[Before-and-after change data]
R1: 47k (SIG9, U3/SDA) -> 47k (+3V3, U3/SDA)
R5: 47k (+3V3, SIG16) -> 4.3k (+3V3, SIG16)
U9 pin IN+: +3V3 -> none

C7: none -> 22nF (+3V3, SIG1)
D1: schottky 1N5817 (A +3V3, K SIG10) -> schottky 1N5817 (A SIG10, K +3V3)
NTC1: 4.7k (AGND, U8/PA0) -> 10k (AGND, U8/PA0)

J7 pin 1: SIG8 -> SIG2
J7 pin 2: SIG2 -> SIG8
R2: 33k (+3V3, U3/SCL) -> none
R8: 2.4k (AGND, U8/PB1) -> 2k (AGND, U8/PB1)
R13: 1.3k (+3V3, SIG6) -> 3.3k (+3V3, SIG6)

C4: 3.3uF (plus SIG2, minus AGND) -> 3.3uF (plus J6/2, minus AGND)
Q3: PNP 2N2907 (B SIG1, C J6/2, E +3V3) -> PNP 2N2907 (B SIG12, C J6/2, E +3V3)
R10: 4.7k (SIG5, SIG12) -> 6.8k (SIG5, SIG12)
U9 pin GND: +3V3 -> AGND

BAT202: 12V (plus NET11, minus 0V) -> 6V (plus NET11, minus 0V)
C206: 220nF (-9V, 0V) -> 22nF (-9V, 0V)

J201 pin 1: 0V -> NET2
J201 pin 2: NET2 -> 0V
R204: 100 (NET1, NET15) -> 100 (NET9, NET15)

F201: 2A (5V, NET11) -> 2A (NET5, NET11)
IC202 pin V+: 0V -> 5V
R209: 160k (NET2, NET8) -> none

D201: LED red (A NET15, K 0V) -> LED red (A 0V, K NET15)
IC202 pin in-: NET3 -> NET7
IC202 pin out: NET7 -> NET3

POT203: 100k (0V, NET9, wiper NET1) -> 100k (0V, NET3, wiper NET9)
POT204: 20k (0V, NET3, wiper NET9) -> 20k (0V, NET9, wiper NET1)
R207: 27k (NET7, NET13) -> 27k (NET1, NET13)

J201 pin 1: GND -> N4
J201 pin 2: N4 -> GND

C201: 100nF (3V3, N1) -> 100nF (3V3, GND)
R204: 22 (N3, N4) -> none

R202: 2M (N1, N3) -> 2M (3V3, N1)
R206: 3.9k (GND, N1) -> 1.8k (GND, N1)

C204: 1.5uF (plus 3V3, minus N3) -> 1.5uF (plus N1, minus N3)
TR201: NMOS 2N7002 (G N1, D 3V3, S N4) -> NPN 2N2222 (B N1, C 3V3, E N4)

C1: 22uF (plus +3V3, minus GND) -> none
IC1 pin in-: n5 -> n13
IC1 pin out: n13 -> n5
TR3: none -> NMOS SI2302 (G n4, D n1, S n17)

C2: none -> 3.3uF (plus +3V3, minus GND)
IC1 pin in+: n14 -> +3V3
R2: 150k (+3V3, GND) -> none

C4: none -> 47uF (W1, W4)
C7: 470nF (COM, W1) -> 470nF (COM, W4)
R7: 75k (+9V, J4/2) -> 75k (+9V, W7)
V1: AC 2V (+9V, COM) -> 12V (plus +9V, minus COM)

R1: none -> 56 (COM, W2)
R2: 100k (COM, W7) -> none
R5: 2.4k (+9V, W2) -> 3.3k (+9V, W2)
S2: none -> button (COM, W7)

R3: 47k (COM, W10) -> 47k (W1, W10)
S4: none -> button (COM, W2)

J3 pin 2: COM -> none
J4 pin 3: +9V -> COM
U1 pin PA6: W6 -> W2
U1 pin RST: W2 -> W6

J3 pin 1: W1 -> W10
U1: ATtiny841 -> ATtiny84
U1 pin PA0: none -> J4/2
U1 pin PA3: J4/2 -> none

* _ACTIVITY_: Reproduce every entry above exactly as it was written.

* _EXERCISE RESULT_:
R1: 47k (SIG9, U3/SDA) -> 47k (+3V3, U3/SDA)
R5: 47k (+3V3, SIG16) -> 4.3k (+3V3, SIG16)
U9 pin IN+: +3V3 -> none

C7: none -> 22nF (+3V3, SIG1)
D1: schottky 1N5817 (A +3V3, K SIG10) -> schottky 1N5817 (A SIG10, K +3V3)
NTC1: 4.7k (AGND, U8/PA0) -> 10k (AGND, U8/PA0)

J7 pin 1: SIG8 -> SIG2
J7 pin 2: SIG2 -> SIG8
R2: 33k (+3V3, U3/SCL) -> none
R8: 2.4k (AGND, U8/PB1) -> 2k (AGND, U8/PB1)
R13: 1.3k (+3V3, SIG6) -> 3.3k (+3V3, SIG6)

C4: 3.3uF (plus SIG2, minus AGND) -> 3.3uF (plus J6/2, minus AGND)
Q3: PNP 2N2907 (B SIG1, C J6/2, E +3V3) -> PNP 2N2907 (B SIG12, C J6/2, E +3V3)
R10: 4.7k (SIG5, SIG12) -> 6.8k (SIG5, SIG12)
U9 pin GND: +3V3 -> AGND

BAT202: 12V (plus NET11, minus 0V) -> 6V (plus NET11, minus 0V)
C206: 220nF (-9V, 0V) -> 22nF (-9V, 0V)

J201 pin 1: 0V -> NET2
J201 pin 2: NET2 -> 0V
R204: 100 (NET1, NET15) -> 100 (NET9, NET15)

F201: 2A (5V, NET11) -> 2A (NET5, NET11)
IC202 pin V+: 0V -> 5V
R209: 160k (NET2, NET8) -> none

D201: LED red (A NET15, K 0V) -> LED red (A 0V, K NET15)
IC202 pin in-: NET3 -> NET7
IC202 pin out: NET7 -> NET3

POT203: 100k (0V, NET9, wiper NET1) -> 100k (0V, NET3, wiper NET9)
POT204: 20k (0V, NET3, wiper NET9) -> 20k (0V, NET9, wiper NET1)
R207: 27k (NET7, NET13) -> 27k (NET1, NET13)

J201 pin 1: GND -> N4
J201 pin 2: N4 -> GND

C201: 100nF (3V3, N1) -> 100nF (3V3, GND)
R204: 22 (N3, N4) -> none

R202: 2M (N1, N3) -> 2M (3V3, N1)
R206: 3.9k (GND, N1) -> 1.8k (GND, N1)

C204: 1.5uF (plus 3V3, minus N3) -> 1.5uF (plus N1, minus N3)
TR201: NMOS 2N7002 (G N1, D 3V3, S N4) -> NPN 2N2222 (B N1, C 3V3, E N4)

C1: 22uF (plus +3V3, minus GND) -> none
IC1 pin in-: n5 -> n13
IC1 pin out: n13 -> n5
TR3: none -> NMOS SI2302 (G n4, D n1, S n17)

C2: none -> 3.3uF (plus +3V3, minus GND)
IC1 pin in+: n14 -> +3V3
R2: 150k (+3V3, GND) -> none

C4: none -> 47uF (W1, W4)
C7: 470nF (COM, W1) -> 470nF (COM, W4)
R7: 75k (+9V, J4/2) -> 75k (+9V, W7)
V1: AC 2V (+9V, COM) -> 12V (plus +9V, minus COM)

R1: none -> 56 (COM, W2)
R2: 100k (COM, W7) -> none
R5: 2.4k (+9V, W2) -> 3.3k (+9V, W2)
S2: none -> button (COM, W7)

R3: 47k (COM, W10) -> 47k (W1, W10)
S4: none -> button (COM, W2)

J3 pin 2: COM -> none
J4 pin 3: +9V -> COM
U1 pin PA6: W6 -> W2
U1 pin RST: W2 -> W6

J3 pin 1: W1 -> W10
U1: ATtiny841 -> ATtiny84
U1 pin PA0: none -> J4/2
U1 pin PA3: J4/2 -> none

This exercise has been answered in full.